Data under study below:

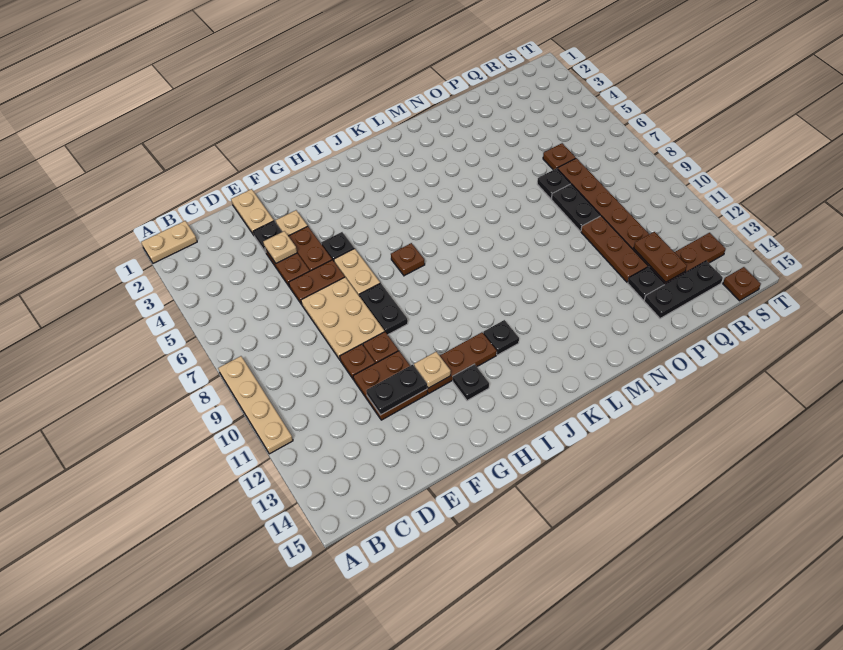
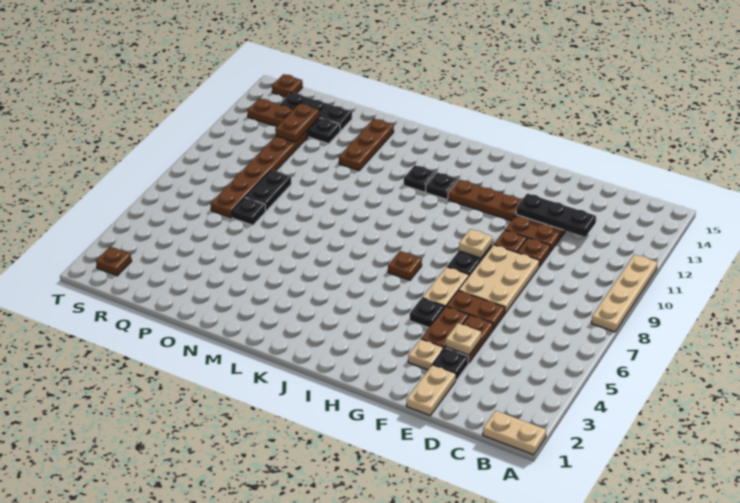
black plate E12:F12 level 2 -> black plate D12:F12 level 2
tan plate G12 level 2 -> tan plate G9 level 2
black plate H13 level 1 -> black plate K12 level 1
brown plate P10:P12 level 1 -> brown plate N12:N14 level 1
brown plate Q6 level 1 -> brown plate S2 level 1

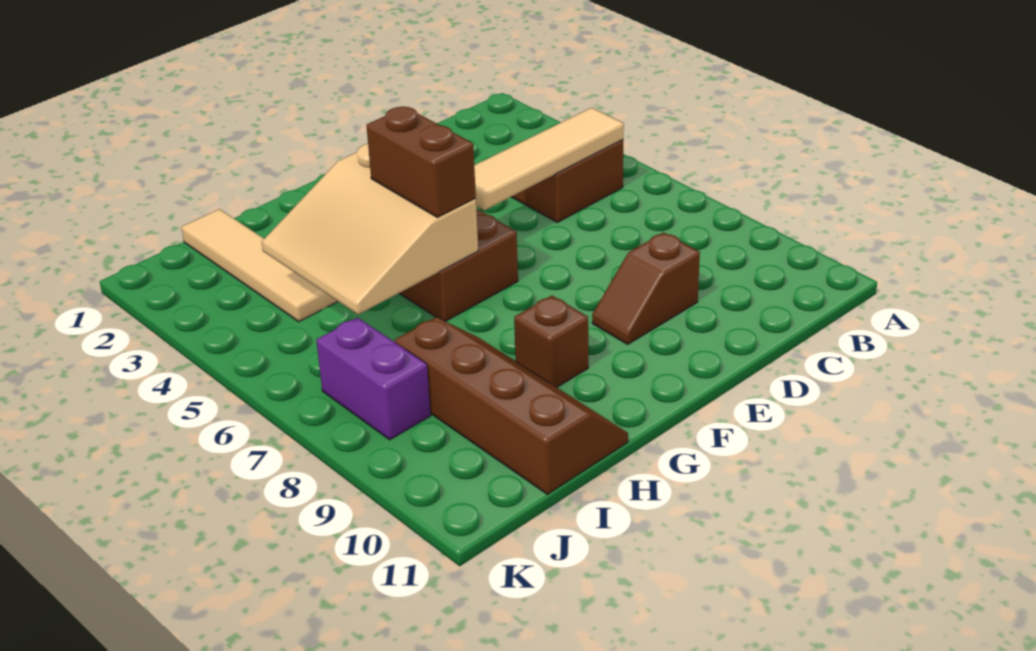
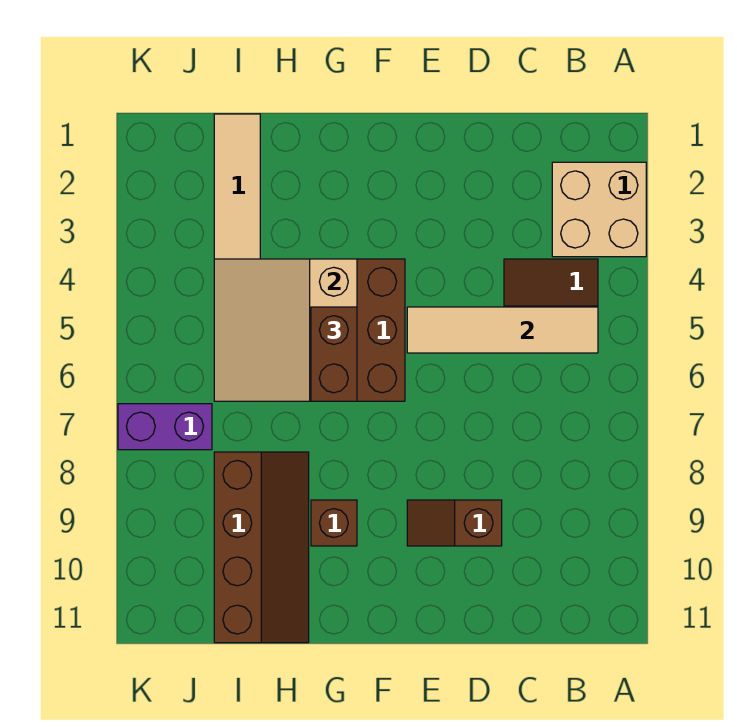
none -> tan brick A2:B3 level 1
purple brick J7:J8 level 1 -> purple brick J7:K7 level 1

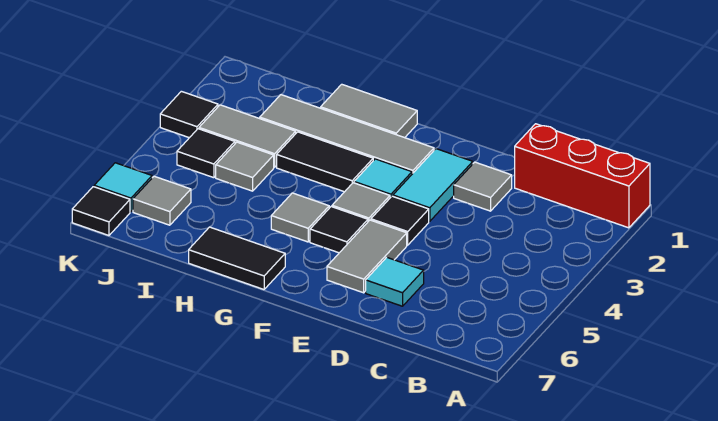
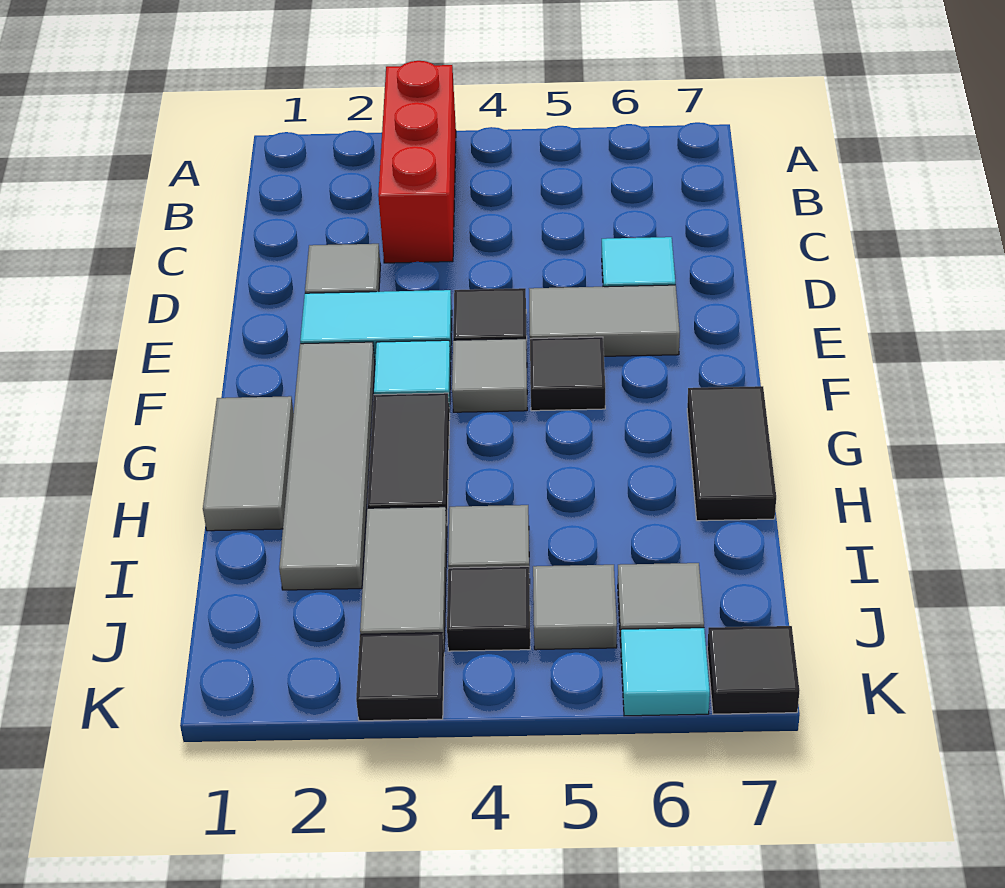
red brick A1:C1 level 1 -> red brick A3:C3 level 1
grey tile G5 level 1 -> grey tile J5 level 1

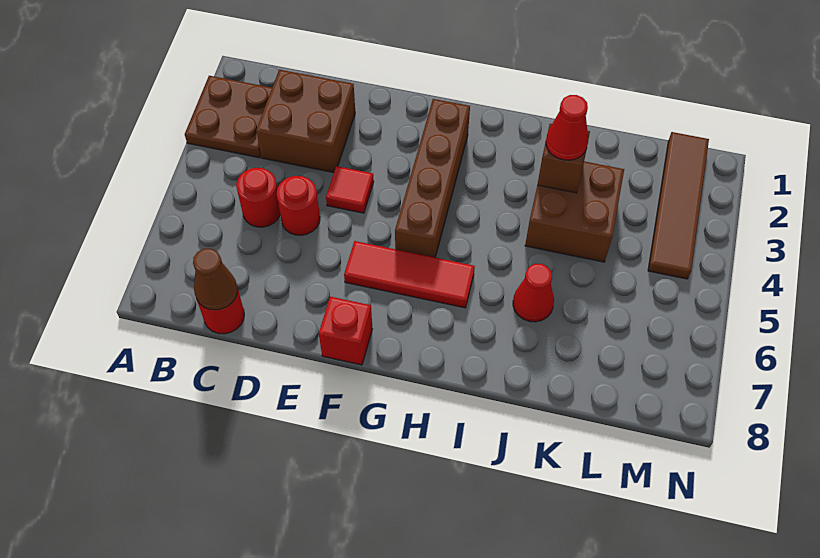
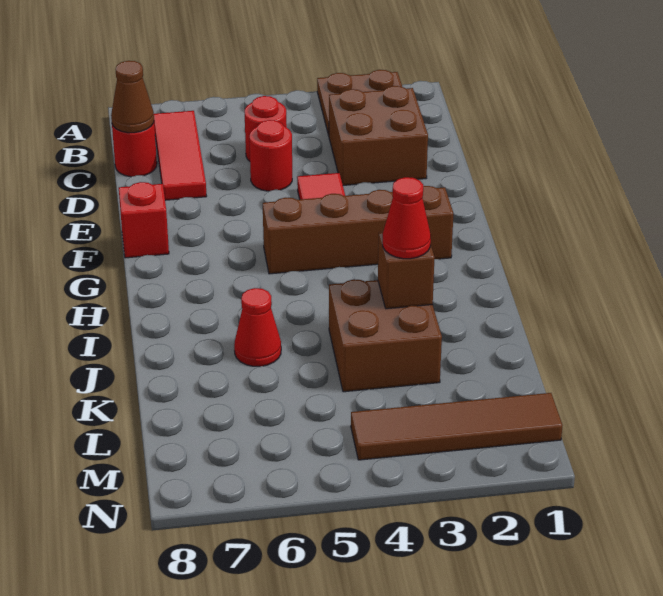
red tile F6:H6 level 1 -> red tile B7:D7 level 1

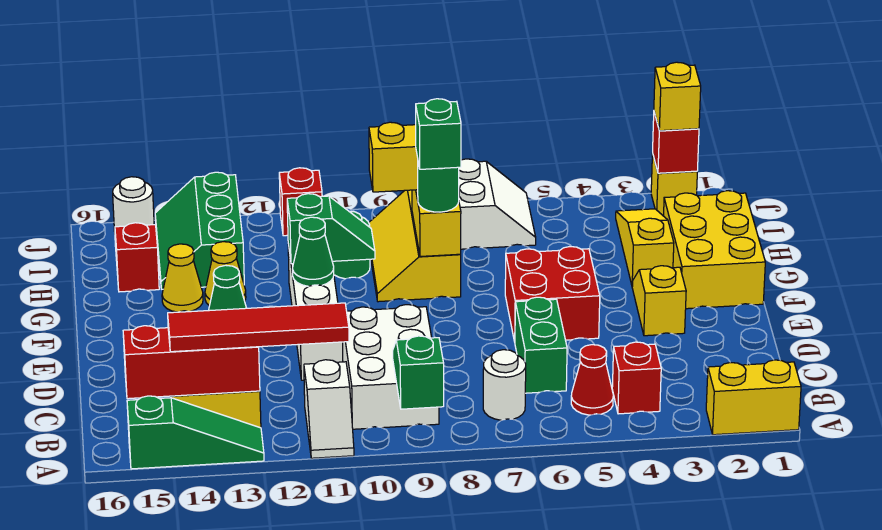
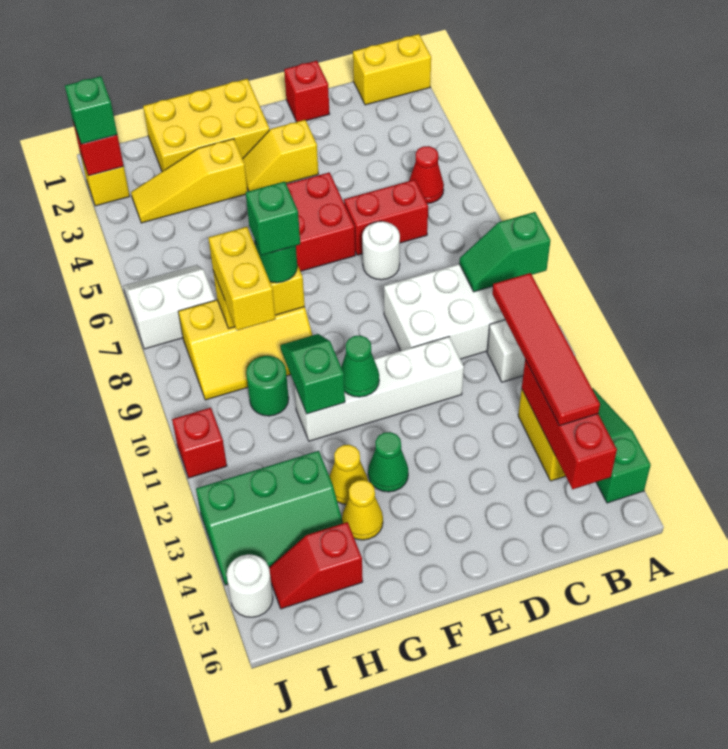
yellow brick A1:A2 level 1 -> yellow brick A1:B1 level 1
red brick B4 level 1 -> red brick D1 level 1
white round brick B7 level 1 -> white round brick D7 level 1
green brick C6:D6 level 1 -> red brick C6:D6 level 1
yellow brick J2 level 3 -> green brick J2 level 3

End of Data under study.

What is needed:
Each line from the one that contains "white round brick B7" through the end of the material above should be returned exactly, and nothing else.

Answer to the exercise:
white round brick B7 level 1 -> white round brick D7 level 1
green brick C6:D6 level 1 -> red brick C6:D6 level 1
yellow brick J2 level 3 -> green brick J2 level 3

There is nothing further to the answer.